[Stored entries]

--- START ---

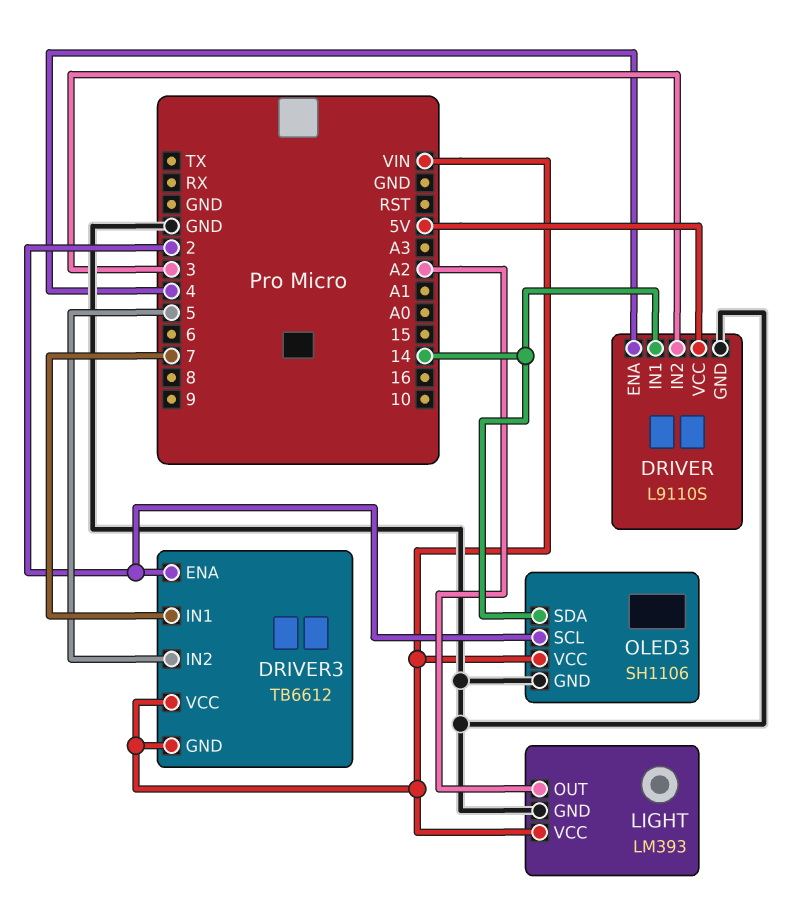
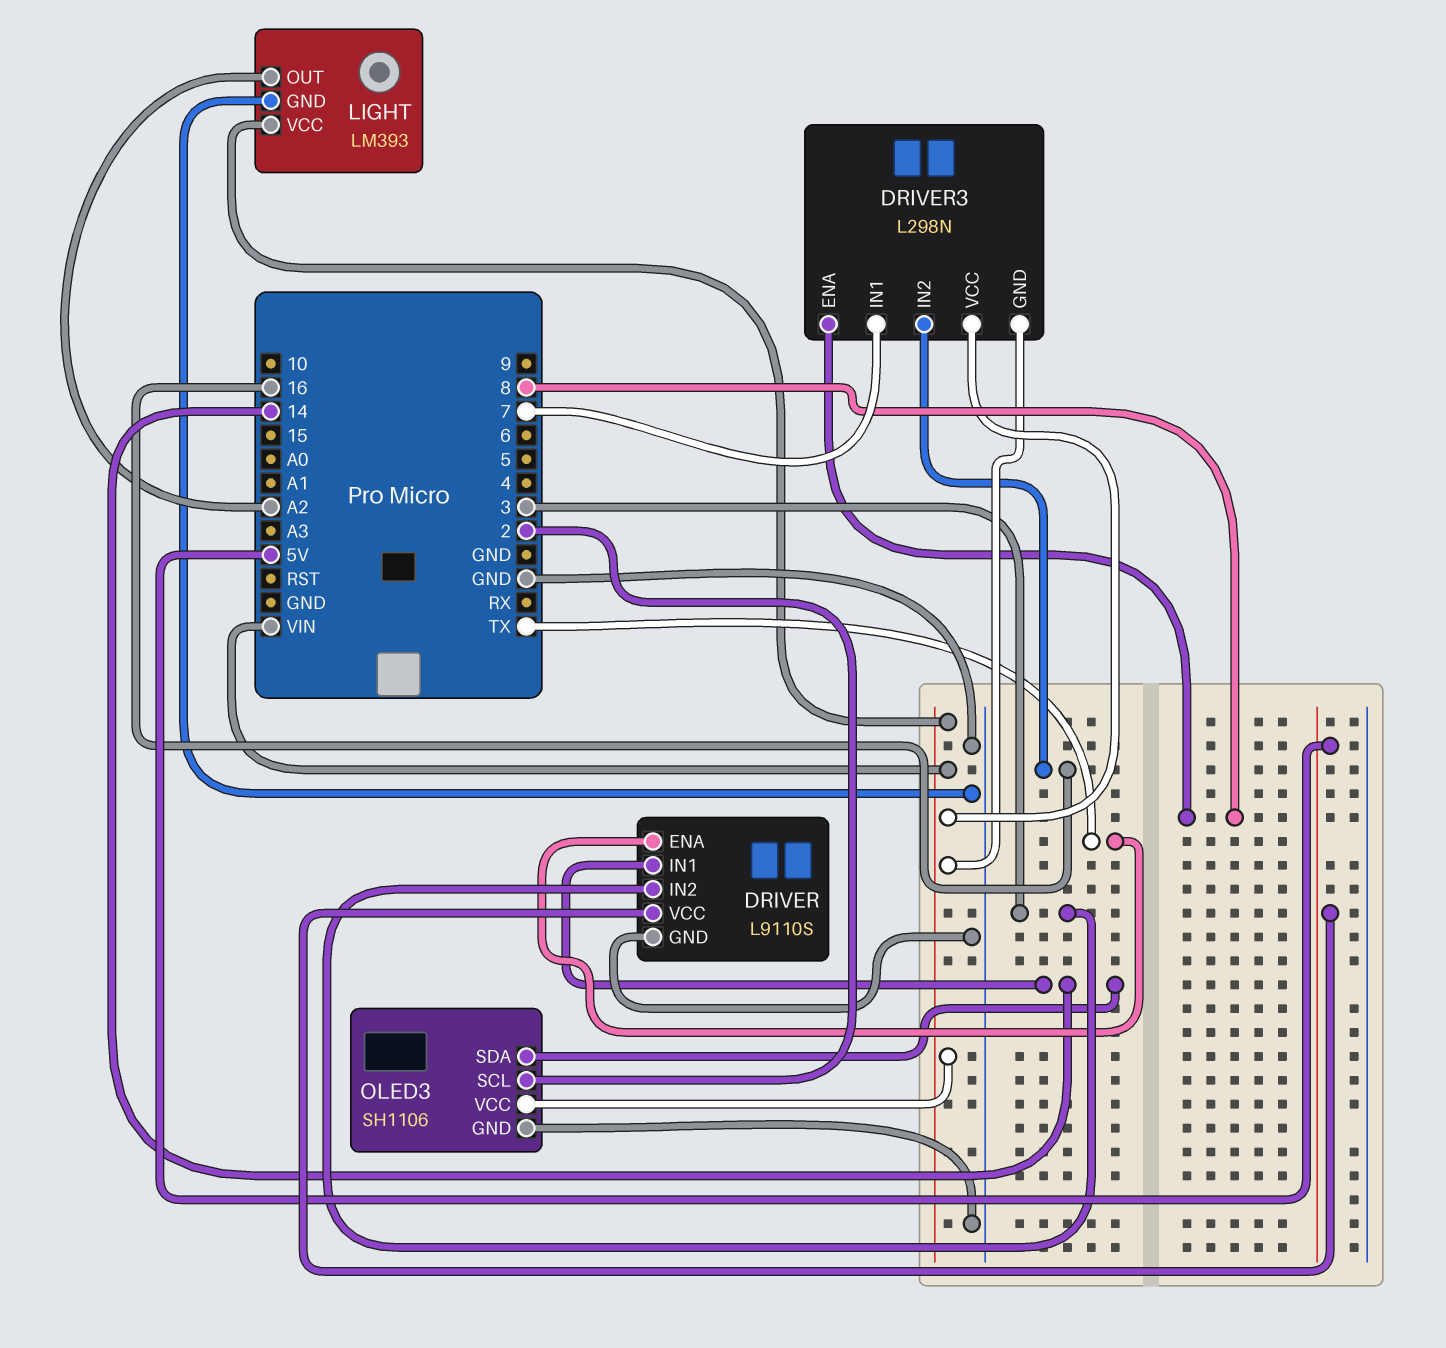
DRIVER pin ENA: 4 -> TX
DRIVER3: TB6612 -> L298N
DRIVER3 pin ENA: 2 -> 8
DRIVER3 pin IN2: 5 -> 16

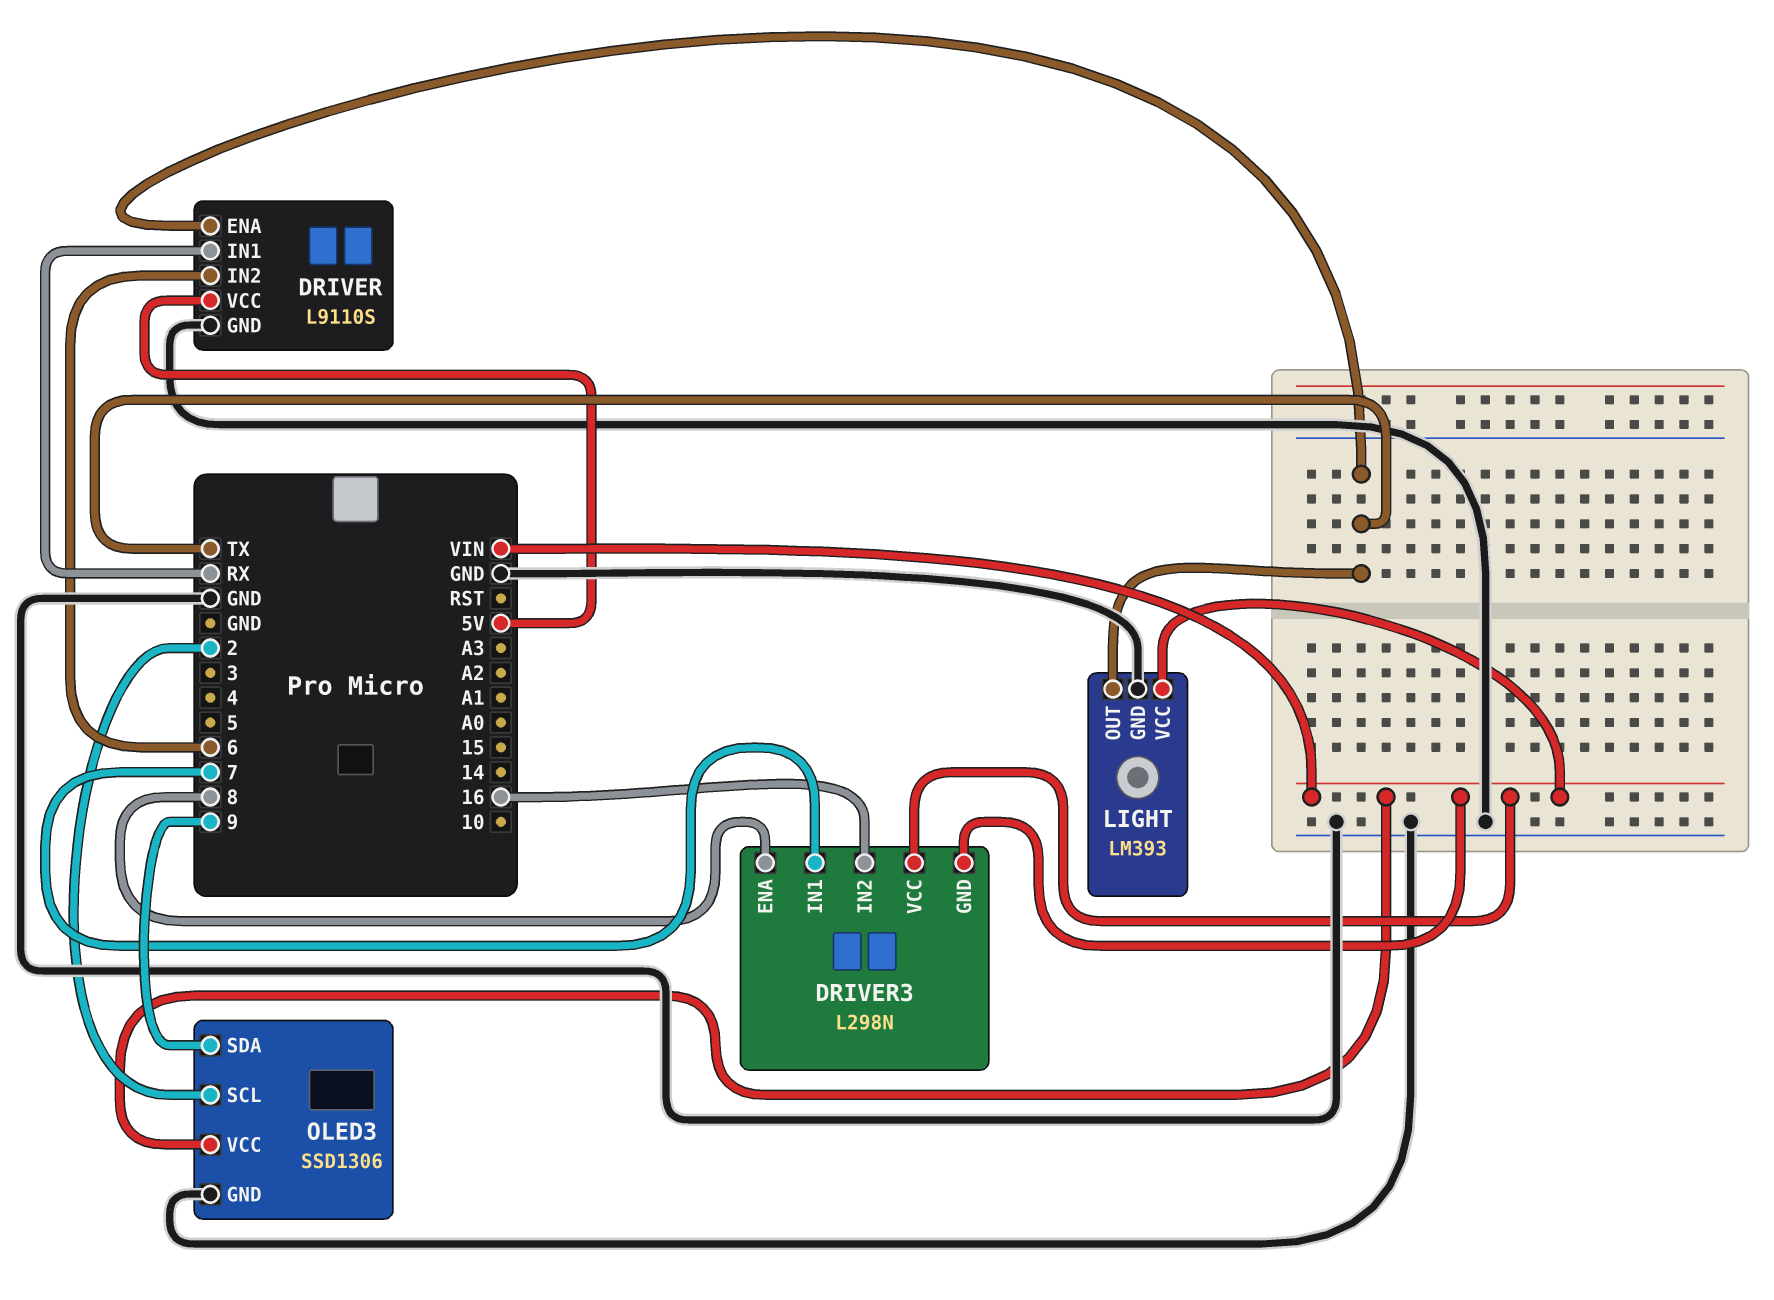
DRIVER pin IN1: 14 -> RX
DRIVER pin IN2: 3 -> 6
LIGHT pin OUT: A2 -> TX
OLED3: SH1106 -> SSD1306
OLED3 pin SDA: 14 -> 9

--- END ---

WHAT THIS TASK INVOLVES ->
Give back all of the entries verbatim, but without pictures.

OUTPUT FOR THIS EXERCISE ->
DRIVER pin ENA: 4 -> TX
DRIVER3: TB6612 -> L298N
DRIVER3 pin ENA: 2 -> 8
DRIVER3 pin IN2: 5 -> 16

DRIVER pin IN1: 14 -> RX
DRIVER pin IN2: 3 -> 6
LIGHT pin OUT: A2 -> TX
OLED3: SH1106 -> SSD1306
OLED3 pin SDA: 14 -> 9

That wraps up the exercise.